Object transformation records:

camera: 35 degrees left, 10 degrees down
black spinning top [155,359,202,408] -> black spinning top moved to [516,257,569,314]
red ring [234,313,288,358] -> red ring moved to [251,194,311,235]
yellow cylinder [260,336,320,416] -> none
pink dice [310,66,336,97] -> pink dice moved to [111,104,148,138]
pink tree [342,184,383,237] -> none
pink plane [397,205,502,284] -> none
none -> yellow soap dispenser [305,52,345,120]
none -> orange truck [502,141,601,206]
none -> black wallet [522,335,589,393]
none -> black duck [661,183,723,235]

What you will do: Show a copy of each line from the data that includes the word "moved".

Output of the task:
black spinning top [155,359,202,408] -> black spinning top moved to [516,257,569,314]
red ring [234,313,288,358] -> red ring moved to [251,194,311,235]
pink dice [310,66,336,97] -> pink dice moved to [111,104,148,138]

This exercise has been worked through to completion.